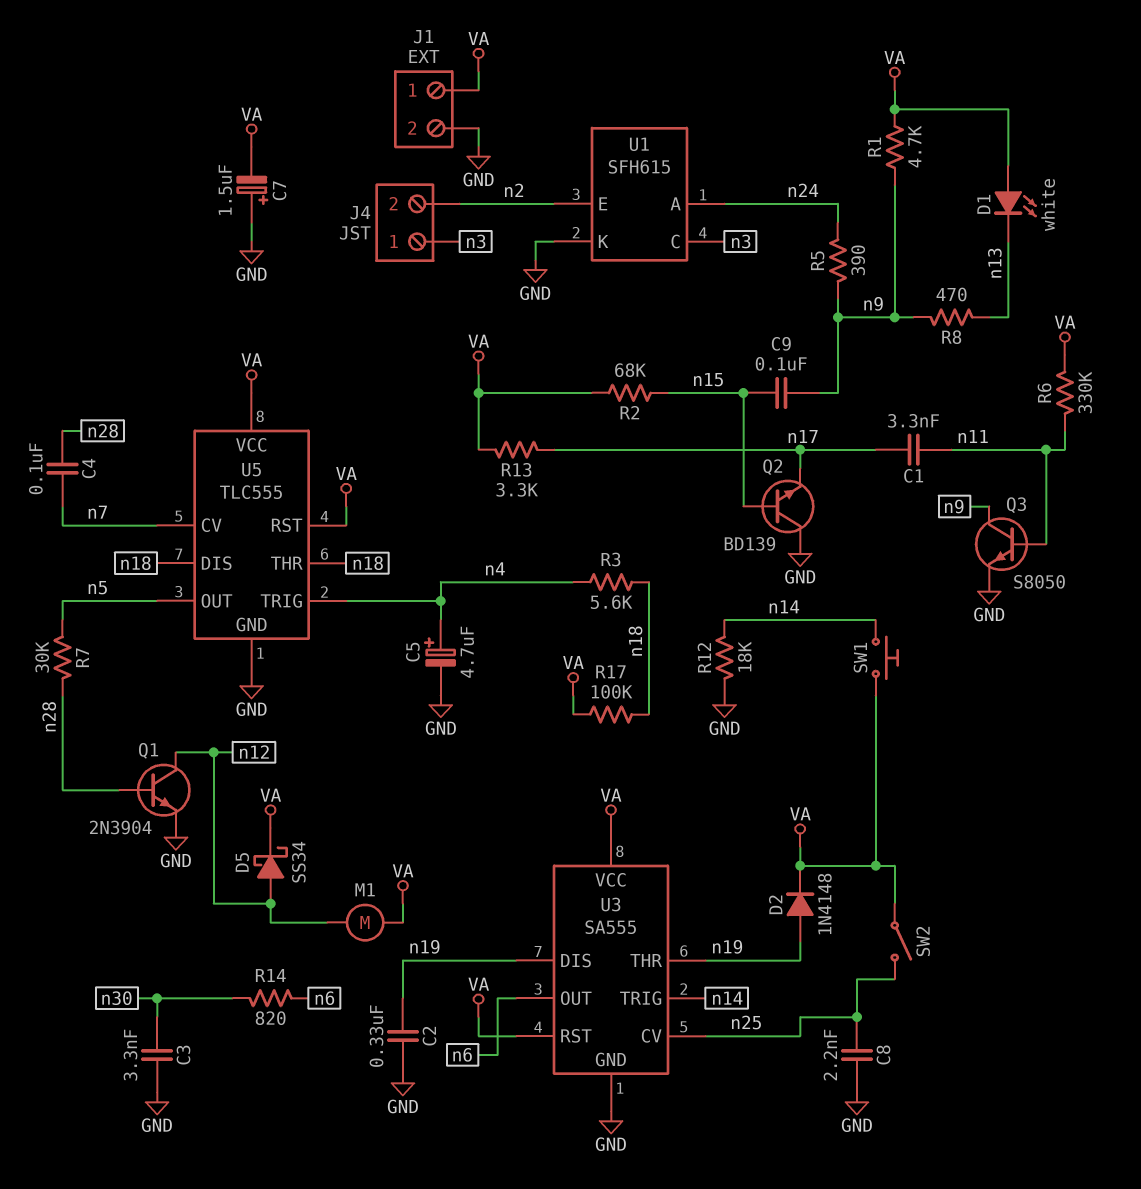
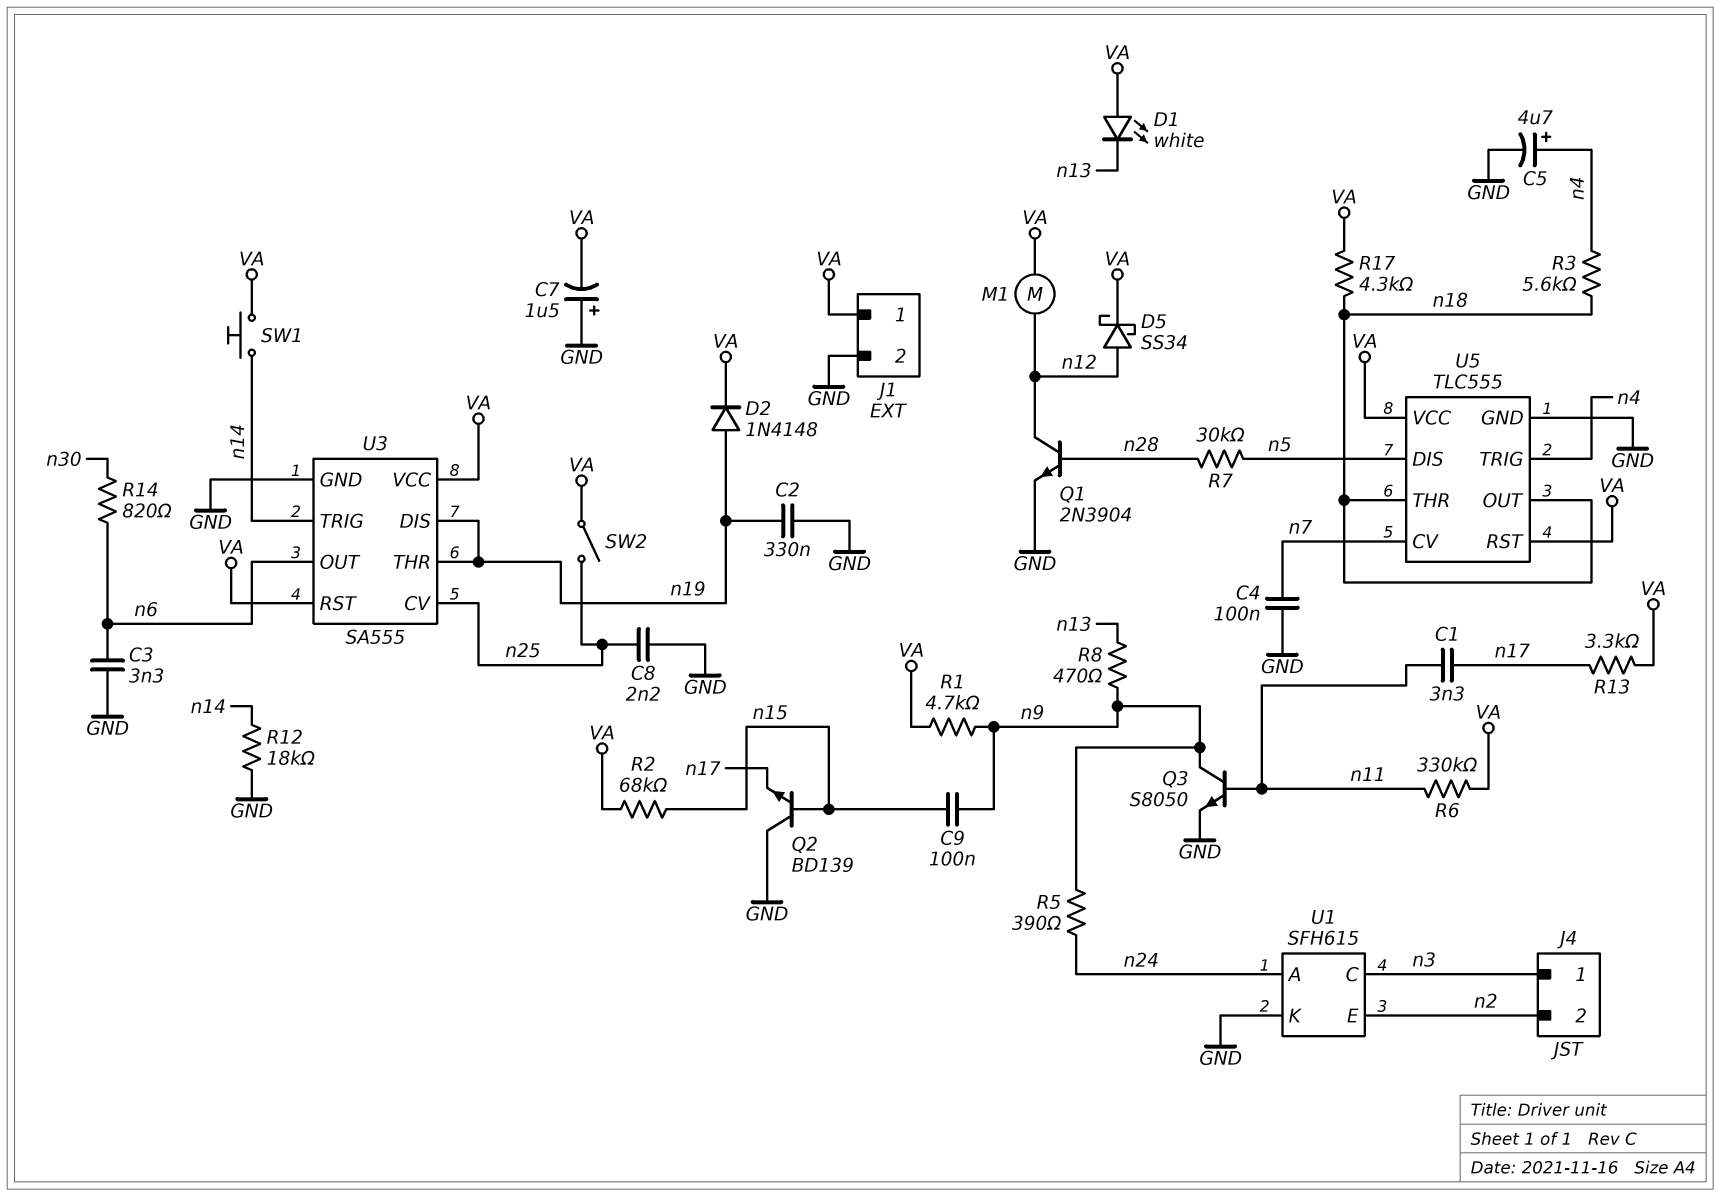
C3: 3.3nF (GND, n30) -> 3.3nF (GND, n6)
C4: 100nF (n7, n28) -> 100nF (GND, n7)
R17: 100k (VA, n18) -> 4.3k (VA, n18)
U5 pin DIS: n18 -> n5
U5 pin OUT: n5 -> n18

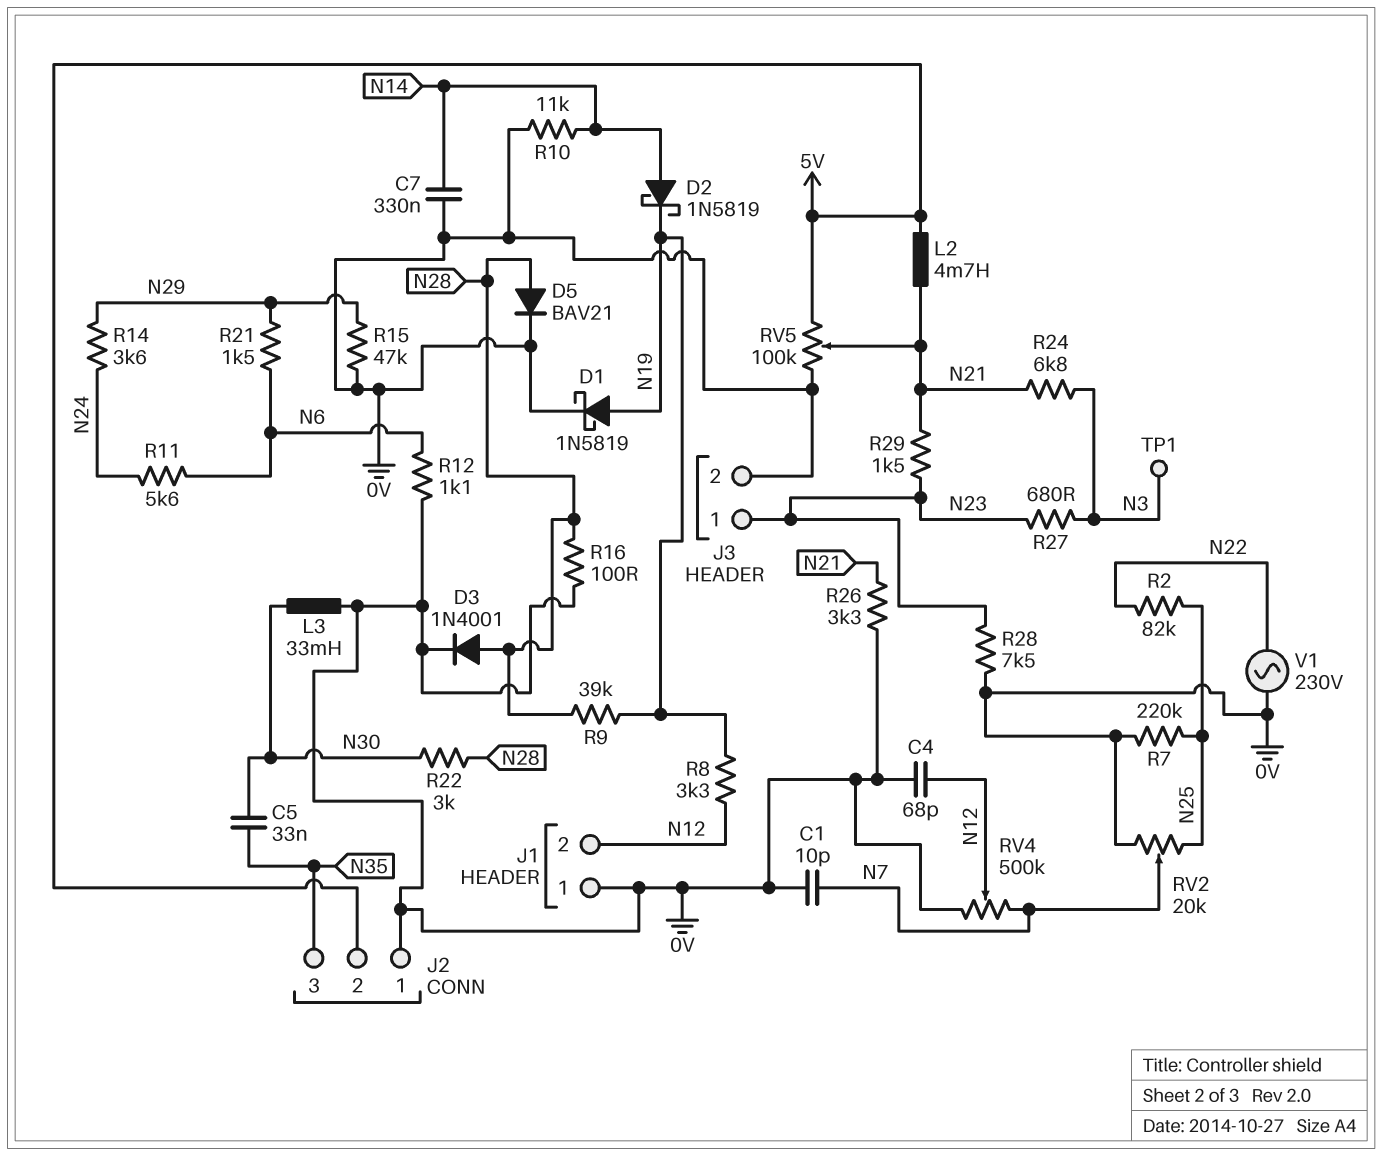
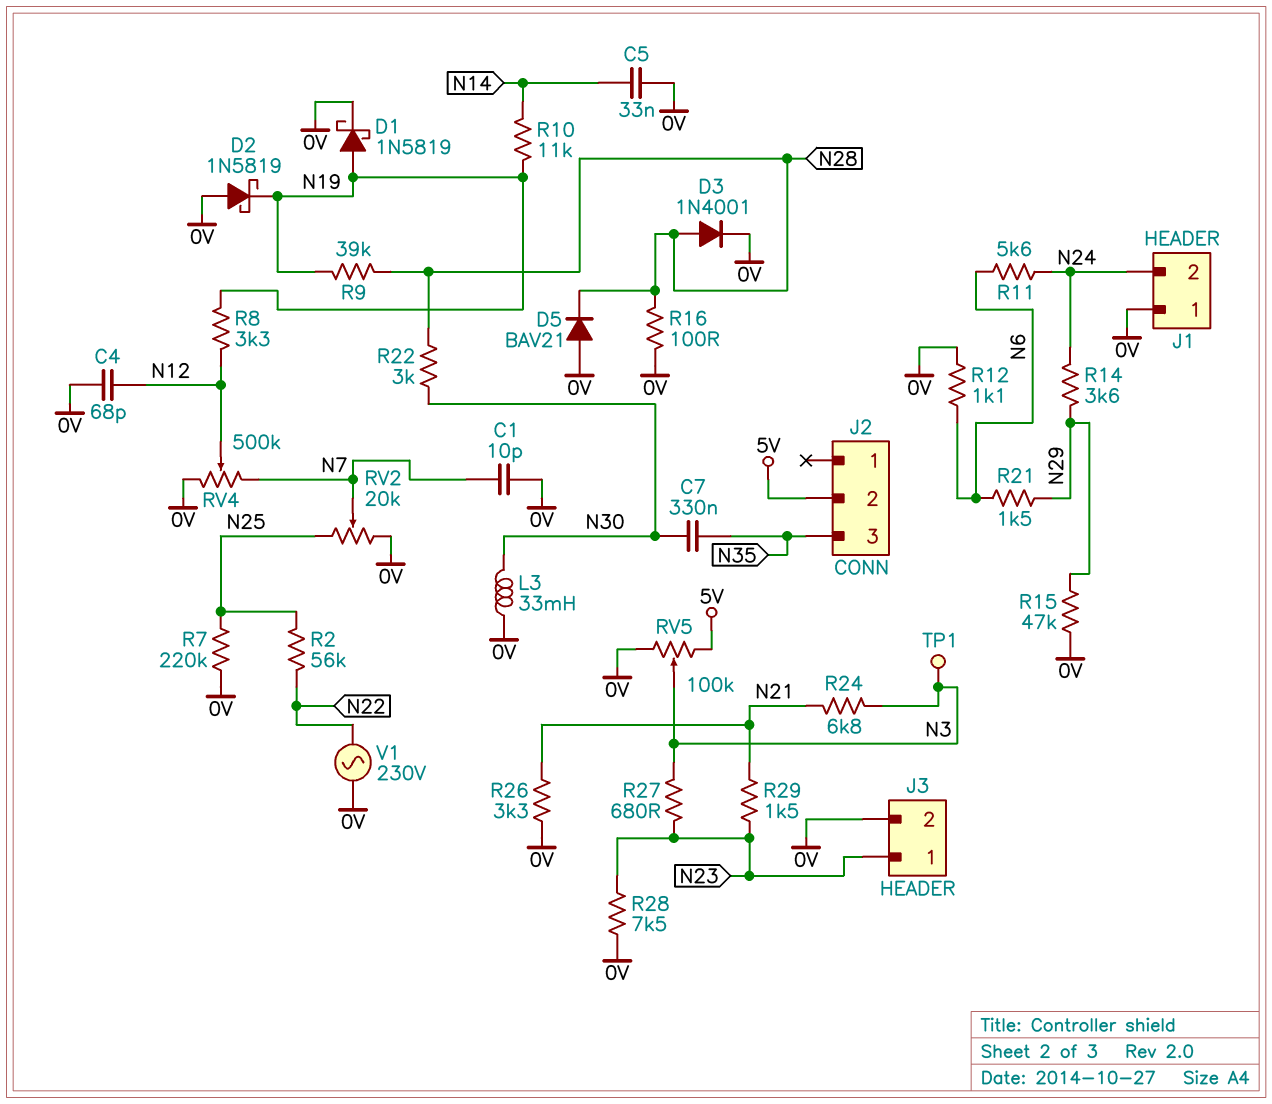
C5: 33nF (N30, N35) -> 33nF (0V, N14)
C7: 330nF (0V, N14) -> 330nF (N30, N35)
D2: schottky 1N5819 (A N14, K N19) -> schottky 1N5819 (A 0V, K N19)
D5: diode BAV21 (A N28, K 0V) -> diode BAV21 (A 0V, K N28)
J1 pin 2: N12 -> N24
J2 pin 1: 0V -> none
L2: 4.7mH (5V, N21) -> none
R2: 82k (N22, N25) -> 56k (N22, N25)
R10: 11k (0V, N14) -> 11k (N14, N19)
RV5: 100k (0V, 5V, wiper N21) -> 100k (0V, 5V, wiper N3)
────────────────
TASK: Copy exactly the lines from the one containing "C4: 100nF (n7, n28) -> 100nF (GND, n7)" through the final line of the records above, both included, and leave out any pictures.

RESPONSE AREA:
C4: 100nF (n7, n28) -> 100nF (GND, n7)
R17: 100k (VA, n18) -> 4.3k (VA, n18)
U5 pin DIS: n18 -> n5
U5 pin OUT: n5 -> n18

C5: 33nF (N30, N35) -> 33nF (0V, N14)
C7: 330nF (0V, N14) -> 330nF (N30, N35)
D2: schottky 1N5819 (A N14, K N19) -> schottky 1N5819 (A 0V, K N19)
D5: diode BAV21 (A N28, K 0V) -> diode BAV21 (A 0V, K N28)
J1 pin 2: N12 -> N24
J2 pin 1: 0V -> none
L2: 4.7mH (5V, N21) -> none
R2: 82k (N22, N25) -> 56k (N22, N25)
R10: 11k (0V, N14) -> 11k (N14, N19)
RV5: 100k (0V, 5V, wiper N21) -> 100k (0V, 5V, wiper N3)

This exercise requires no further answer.